### Data excerpts:
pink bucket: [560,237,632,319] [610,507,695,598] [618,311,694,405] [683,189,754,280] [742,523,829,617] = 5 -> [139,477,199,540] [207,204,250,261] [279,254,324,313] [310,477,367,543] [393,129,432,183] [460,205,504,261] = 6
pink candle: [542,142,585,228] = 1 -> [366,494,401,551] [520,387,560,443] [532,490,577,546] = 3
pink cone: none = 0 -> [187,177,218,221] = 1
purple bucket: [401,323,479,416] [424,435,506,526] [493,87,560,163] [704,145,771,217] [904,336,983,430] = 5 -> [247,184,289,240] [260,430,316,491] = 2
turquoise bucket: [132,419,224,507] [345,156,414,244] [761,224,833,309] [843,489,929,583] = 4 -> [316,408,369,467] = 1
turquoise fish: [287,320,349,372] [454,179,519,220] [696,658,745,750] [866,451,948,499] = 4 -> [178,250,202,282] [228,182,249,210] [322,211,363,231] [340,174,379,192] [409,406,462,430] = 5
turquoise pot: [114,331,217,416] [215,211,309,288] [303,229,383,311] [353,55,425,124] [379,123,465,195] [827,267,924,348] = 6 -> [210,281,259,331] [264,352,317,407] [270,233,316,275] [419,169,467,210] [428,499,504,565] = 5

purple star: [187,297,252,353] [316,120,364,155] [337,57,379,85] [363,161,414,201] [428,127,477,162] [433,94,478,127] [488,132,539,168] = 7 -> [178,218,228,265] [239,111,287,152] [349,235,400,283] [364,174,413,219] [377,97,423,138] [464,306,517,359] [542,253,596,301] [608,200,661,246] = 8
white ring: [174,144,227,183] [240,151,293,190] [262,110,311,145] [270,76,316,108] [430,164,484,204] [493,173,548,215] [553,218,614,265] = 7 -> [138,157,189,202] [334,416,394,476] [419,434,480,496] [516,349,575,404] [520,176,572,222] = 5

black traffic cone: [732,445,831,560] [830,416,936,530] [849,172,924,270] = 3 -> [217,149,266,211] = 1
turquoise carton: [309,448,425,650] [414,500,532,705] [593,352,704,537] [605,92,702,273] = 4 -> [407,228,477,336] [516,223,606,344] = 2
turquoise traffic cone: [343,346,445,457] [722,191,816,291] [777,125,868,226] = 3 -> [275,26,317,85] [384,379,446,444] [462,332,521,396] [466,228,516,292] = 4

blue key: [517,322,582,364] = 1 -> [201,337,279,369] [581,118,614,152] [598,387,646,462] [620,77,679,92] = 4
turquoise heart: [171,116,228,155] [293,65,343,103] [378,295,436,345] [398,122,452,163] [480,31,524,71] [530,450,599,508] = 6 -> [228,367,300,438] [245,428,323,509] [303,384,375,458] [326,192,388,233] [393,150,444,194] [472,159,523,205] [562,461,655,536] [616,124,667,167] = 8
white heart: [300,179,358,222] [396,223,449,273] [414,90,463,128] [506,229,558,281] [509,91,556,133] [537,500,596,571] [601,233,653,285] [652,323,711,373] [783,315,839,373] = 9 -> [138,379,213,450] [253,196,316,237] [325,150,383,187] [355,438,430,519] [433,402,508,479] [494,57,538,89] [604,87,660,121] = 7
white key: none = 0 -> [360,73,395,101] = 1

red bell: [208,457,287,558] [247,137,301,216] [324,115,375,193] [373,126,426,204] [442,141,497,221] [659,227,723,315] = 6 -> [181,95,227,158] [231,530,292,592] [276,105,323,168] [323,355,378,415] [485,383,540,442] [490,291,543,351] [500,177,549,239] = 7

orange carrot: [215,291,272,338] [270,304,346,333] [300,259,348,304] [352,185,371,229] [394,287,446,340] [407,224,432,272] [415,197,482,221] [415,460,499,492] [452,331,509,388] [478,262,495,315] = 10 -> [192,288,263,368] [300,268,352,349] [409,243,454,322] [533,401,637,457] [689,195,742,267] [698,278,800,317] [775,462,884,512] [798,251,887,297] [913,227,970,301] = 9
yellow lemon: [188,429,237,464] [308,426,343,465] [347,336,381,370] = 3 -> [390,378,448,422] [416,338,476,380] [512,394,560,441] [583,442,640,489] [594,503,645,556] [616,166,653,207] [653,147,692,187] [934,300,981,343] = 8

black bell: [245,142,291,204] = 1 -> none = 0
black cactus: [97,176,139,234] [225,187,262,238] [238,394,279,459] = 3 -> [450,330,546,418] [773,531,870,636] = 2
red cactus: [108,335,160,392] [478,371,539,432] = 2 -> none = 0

### Instructions to follow:
Your reply should repeat the entries above in full, with every character intact.

### Written response:
pink bucket: [560,237,632,319] [610,507,695,598] [618,311,694,405] [683,189,754,280] [742,523,829,617] = 5 -> [139,477,199,540] [207,204,250,261] [279,254,324,313] [310,477,367,543] [393,129,432,183] [460,205,504,261] = 6
pink candle: [542,142,585,228] = 1 -> [366,494,401,551] [520,387,560,443] [532,490,577,546] = 3
pink cone: none = 0 -> [187,177,218,221] = 1
purple bucket: [401,323,479,416] [424,435,506,526] [493,87,560,163] [704,145,771,217] [904,336,983,430] = 5 -> [247,184,289,240] [260,430,316,491] = 2
turquoise bucket: [132,419,224,507] [345,156,414,244] [761,224,833,309] [843,489,929,583] = 4 -> [316,408,369,467] = 1
turquoise fish: [287,320,349,372] [454,179,519,220] [696,658,745,750] [866,451,948,499] = 4 -> [178,250,202,282] [228,182,249,210] [322,211,363,231] [340,174,379,192] [409,406,462,430] = 5
turquoise pot: [114,331,217,416] [215,211,309,288] [303,229,383,311] [353,55,425,124] [379,123,465,195] [827,267,924,348] = 6 -> [210,281,259,331] [264,352,317,407] [270,233,316,275] [419,169,467,210] [428,499,504,565] = 5

purple star: [187,297,252,353] [316,120,364,155] [337,57,379,85] [363,161,414,201] [428,127,477,162] [433,94,478,127] [488,132,539,168] = 7 -> [178,218,228,265] [239,111,287,152] [349,235,400,283] [364,174,413,219] [377,97,423,138] [464,306,517,359] [542,253,596,301] [608,200,661,246] = 8
white ring: [174,144,227,183] [240,151,293,190] [262,110,311,145] [270,76,316,108] [430,164,484,204] [493,173,548,215] [553,218,614,265] = 7 -> [138,157,189,202] [334,416,394,476] [419,434,480,496] [516,349,575,404] [520,176,572,222] = 5

black traffic cone: [732,445,831,560] [830,416,936,530] [849,172,924,270] = 3 -> [217,149,266,211] = 1
turquoise carton: [309,448,425,650] [414,500,532,705] [593,352,704,537] [605,92,702,273] = 4 -> [407,228,477,336] [516,223,606,344] = 2
turquoise traffic cone: [343,346,445,457] [722,191,816,291] [777,125,868,226] = 3 -> [275,26,317,85] [384,379,446,444] [462,332,521,396] [466,228,516,292] = 4

blue key: [517,322,582,364] = 1 -> [201,337,279,369] [581,118,614,152] [598,387,646,462] [620,77,679,92] = 4
turquoise heart: [171,116,228,155] [293,65,343,103] [378,295,436,345] [398,122,452,163] [480,31,524,71] [530,450,599,508] = 6 -> [228,367,300,438] [245,428,323,509] [303,384,375,458] [326,192,388,233] [393,150,444,194] [472,159,523,205] [562,461,655,536] [616,124,667,167] = 8
white heart: [300,179,358,222] [396,223,449,273] [414,90,463,128] [506,229,558,281] [509,91,556,133] [537,500,596,571] [601,233,653,285] [652,323,711,373] [783,315,839,373] = 9 -> [138,379,213,450] [253,196,316,237] [325,150,383,187] [355,438,430,519] [433,402,508,479] [494,57,538,89] [604,87,660,121] = 7
white key: none = 0 -> [360,73,395,101] = 1

red bell: [208,457,287,558] [247,137,301,216] [324,115,375,193] [373,126,426,204] [442,141,497,221] [659,227,723,315] = 6 -> [181,95,227,158] [231,530,292,592] [276,105,323,168] [323,355,378,415] [485,383,540,442] [490,291,543,351] [500,177,549,239] = 7

orange carrot: [215,291,272,338] [270,304,346,333] [300,259,348,304] [352,185,371,229] [394,287,446,340] [407,224,432,272] [415,197,482,221] [415,460,499,492] [452,331,509,388] [478,262,495,315] = 10 -> [192,288,263,368] [300,268,352,349] [409,243,454,322] [533,401,637,457] [689,195,742,267] [698,278,800,317] [775,462,884,512] [798,251,887,297] [913,227,970,301] = 9
yellow lemon: [188,429,237,464] [308,426,343,465] [347,336,381,370] = 3 -> [390,378,448,422] [416,338,476,380] [512,394,560,441] [583,442,640,489] [594,503,645,556] [616,166,653,207] [653,147,692,187] [934,300,981,343] = 8

black bell: [245,142,291,204] = 1 -> none = 0
black cactus: [97,176,139,234] [225,187,262,238] [238,394,279,459] = 3 -> [450,330,546,418] [773,531,870,636] = 2
red cactus: [108,335,160,392] [478,371,539,432] = 2 -> none = 0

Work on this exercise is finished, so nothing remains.